═════ INPUT ═════

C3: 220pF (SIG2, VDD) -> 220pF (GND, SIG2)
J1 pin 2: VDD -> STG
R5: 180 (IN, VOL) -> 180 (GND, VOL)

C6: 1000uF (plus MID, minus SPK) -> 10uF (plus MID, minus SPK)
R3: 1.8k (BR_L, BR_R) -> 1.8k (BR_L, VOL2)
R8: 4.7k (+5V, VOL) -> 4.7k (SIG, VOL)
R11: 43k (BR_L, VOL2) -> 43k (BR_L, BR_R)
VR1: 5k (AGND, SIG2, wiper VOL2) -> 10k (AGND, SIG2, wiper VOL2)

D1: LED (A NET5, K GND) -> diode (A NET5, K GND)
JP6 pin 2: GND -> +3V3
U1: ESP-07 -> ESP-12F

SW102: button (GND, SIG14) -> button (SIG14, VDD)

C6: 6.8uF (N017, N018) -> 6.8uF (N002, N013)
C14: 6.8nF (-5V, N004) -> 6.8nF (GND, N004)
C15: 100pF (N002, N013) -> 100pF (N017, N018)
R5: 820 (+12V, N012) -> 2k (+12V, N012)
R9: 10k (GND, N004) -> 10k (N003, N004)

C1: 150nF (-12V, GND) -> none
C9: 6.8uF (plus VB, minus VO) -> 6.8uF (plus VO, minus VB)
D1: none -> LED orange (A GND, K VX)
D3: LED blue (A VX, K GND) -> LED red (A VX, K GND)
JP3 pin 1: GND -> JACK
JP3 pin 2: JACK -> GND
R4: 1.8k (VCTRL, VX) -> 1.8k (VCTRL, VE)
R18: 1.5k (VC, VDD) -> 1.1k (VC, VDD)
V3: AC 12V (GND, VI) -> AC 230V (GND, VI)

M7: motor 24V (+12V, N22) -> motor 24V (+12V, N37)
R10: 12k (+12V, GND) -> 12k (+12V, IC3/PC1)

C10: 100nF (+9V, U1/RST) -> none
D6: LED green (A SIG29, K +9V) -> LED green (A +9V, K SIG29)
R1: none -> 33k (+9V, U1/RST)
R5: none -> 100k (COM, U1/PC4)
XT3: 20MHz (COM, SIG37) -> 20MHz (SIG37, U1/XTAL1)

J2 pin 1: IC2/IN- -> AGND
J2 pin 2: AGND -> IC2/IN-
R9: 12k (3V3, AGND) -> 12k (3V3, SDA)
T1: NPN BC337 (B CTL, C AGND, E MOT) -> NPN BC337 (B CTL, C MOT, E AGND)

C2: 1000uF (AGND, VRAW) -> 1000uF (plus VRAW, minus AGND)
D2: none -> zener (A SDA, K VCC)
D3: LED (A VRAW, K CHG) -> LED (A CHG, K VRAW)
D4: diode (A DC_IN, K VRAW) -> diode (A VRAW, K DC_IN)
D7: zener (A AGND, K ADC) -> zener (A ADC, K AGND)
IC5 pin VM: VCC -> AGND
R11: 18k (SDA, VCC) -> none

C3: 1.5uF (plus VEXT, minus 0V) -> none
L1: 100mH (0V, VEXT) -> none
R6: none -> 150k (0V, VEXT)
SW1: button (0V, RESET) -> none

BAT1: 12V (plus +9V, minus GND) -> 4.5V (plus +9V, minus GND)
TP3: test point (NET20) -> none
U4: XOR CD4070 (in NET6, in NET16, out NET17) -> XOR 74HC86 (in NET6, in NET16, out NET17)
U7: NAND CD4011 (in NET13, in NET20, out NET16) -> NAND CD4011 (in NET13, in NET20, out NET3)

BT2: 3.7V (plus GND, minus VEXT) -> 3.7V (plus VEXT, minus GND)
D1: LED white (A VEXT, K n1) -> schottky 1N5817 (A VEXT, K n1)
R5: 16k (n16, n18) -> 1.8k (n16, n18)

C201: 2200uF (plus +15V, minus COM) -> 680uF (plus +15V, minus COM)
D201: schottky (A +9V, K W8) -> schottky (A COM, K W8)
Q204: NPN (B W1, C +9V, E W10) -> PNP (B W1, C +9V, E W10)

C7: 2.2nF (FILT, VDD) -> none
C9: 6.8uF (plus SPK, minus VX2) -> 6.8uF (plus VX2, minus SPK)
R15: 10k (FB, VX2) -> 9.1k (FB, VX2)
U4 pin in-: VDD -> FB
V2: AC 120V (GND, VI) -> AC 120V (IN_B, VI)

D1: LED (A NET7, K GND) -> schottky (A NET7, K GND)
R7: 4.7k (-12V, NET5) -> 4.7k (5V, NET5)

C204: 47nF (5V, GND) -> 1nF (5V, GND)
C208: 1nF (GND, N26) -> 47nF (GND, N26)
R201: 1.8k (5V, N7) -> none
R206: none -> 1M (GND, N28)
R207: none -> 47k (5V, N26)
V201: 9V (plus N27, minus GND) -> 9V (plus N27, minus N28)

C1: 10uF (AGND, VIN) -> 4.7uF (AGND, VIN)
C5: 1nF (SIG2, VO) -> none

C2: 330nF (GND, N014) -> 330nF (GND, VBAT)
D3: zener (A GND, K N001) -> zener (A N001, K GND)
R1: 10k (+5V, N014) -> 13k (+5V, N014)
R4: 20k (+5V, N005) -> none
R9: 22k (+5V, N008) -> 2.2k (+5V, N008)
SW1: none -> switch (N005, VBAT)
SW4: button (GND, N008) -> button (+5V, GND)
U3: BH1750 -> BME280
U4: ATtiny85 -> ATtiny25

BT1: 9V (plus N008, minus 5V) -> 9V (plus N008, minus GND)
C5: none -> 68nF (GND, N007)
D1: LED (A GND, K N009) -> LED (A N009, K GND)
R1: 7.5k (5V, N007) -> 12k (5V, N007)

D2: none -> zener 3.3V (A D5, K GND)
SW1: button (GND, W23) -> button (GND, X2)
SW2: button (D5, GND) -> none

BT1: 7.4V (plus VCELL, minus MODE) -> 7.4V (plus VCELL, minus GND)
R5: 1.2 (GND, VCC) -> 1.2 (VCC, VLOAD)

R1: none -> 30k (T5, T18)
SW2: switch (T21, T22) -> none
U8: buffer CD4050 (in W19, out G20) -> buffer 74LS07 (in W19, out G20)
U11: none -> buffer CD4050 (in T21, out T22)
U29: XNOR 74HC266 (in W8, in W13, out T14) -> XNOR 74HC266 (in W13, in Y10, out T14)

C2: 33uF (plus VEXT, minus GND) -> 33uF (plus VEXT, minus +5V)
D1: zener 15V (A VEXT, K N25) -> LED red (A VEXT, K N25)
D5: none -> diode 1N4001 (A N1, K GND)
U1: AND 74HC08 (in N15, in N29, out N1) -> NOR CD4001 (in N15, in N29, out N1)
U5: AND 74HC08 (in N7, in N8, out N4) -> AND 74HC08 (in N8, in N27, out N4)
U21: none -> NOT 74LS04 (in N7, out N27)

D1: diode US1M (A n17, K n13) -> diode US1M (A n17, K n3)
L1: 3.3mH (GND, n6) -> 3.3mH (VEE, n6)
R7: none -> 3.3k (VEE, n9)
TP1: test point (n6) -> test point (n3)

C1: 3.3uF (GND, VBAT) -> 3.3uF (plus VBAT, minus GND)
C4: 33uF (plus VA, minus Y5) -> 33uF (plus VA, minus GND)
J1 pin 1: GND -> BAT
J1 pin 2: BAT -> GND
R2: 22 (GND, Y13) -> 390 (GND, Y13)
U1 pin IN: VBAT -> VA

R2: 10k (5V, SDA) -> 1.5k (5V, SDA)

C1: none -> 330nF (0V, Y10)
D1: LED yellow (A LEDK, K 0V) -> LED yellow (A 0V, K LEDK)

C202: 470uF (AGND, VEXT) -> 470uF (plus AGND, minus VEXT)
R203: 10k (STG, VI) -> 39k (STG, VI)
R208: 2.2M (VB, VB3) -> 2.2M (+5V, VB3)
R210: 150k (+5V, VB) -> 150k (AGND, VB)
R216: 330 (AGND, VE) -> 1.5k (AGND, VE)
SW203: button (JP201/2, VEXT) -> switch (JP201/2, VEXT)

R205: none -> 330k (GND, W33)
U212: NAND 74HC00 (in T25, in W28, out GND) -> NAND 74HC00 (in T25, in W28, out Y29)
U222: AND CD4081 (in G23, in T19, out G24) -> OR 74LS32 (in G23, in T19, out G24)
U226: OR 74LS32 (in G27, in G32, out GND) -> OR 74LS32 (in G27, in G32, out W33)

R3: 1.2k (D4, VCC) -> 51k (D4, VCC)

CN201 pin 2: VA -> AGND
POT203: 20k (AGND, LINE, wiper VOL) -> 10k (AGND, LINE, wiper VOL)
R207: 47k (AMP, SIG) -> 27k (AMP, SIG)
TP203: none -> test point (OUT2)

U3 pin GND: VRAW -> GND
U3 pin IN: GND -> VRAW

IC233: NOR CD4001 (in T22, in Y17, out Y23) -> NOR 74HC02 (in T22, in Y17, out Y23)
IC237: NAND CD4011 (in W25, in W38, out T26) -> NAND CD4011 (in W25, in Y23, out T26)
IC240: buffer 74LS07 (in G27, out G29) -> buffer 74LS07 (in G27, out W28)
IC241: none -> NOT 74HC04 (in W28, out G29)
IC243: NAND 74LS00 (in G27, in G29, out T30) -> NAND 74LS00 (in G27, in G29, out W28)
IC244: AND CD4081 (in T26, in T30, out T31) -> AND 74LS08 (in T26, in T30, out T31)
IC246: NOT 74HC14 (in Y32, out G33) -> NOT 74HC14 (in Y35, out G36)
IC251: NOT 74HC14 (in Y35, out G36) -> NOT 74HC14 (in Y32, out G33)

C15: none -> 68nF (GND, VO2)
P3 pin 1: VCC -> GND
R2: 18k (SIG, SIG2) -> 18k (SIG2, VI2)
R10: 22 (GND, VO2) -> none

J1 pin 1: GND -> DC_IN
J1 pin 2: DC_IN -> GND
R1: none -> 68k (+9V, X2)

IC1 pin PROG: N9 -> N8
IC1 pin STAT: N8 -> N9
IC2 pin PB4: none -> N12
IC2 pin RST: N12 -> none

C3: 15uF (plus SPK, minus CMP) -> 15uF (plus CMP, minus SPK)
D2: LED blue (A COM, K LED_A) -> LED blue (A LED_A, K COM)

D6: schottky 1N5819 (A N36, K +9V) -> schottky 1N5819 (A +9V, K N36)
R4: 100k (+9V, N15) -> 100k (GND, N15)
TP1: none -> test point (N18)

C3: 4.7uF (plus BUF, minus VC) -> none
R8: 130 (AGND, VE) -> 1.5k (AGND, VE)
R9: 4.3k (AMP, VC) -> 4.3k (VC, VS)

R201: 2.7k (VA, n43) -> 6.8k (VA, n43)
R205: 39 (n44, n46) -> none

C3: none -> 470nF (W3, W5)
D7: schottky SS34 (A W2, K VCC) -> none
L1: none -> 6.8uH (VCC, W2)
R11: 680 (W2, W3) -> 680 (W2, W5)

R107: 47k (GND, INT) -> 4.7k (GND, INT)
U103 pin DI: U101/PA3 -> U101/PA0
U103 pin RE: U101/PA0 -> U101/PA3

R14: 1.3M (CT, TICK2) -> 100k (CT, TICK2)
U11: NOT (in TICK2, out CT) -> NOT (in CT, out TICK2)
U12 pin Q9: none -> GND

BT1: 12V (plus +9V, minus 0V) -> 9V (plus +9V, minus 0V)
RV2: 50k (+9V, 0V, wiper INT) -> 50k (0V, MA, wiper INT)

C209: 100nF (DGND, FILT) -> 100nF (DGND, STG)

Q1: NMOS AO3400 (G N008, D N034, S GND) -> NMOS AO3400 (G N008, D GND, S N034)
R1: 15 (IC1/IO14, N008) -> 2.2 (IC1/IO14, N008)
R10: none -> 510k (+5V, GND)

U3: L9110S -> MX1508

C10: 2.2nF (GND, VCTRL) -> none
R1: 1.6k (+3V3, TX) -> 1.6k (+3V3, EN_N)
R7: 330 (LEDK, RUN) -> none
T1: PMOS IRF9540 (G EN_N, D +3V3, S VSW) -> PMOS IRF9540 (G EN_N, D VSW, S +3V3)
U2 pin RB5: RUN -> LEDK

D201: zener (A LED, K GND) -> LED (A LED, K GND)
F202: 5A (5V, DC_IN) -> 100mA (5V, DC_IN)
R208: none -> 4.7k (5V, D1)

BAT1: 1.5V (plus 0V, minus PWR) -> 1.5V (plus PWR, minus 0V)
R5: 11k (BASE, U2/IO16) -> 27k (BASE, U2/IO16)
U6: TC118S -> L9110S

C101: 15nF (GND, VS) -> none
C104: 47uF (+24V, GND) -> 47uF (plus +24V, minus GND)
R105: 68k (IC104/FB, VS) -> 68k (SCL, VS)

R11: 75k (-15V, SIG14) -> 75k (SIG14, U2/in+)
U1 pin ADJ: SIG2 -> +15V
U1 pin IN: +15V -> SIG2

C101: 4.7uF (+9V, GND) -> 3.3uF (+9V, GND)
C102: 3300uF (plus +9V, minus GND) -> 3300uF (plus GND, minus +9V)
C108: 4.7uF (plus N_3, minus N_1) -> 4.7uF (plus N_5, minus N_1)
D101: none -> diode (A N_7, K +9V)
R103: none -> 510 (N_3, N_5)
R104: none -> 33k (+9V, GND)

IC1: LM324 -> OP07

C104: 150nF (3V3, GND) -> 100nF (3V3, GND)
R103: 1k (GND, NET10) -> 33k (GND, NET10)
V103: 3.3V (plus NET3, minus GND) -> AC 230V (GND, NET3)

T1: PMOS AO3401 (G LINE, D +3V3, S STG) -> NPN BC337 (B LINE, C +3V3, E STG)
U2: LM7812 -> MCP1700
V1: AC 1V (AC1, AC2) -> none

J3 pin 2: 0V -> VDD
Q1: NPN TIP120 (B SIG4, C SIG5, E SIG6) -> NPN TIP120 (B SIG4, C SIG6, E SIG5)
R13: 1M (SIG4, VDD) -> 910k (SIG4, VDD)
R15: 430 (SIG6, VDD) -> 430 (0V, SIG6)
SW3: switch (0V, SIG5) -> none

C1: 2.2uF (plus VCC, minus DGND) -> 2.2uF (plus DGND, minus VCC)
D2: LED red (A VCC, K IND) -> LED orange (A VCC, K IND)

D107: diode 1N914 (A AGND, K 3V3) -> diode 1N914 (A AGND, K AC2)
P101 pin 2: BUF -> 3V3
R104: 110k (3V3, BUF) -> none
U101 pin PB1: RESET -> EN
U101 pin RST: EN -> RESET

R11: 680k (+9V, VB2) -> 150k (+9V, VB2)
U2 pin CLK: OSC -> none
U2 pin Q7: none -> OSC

═════

(EXERCISE DETAILS) List each line of the records that holds the string "buffer".

(SOLUTION TO THIS EXERCISE)
U8: buffer CD4050 (in W19, out G20) -> buffer 74LS07 (in W19, out G20)
U11: none -> buffer CD4050 (in T21, out T22)
IC240: buffer 74LS07 (in G27, out G29) -> buffer 74LS07 (in G27, out W28)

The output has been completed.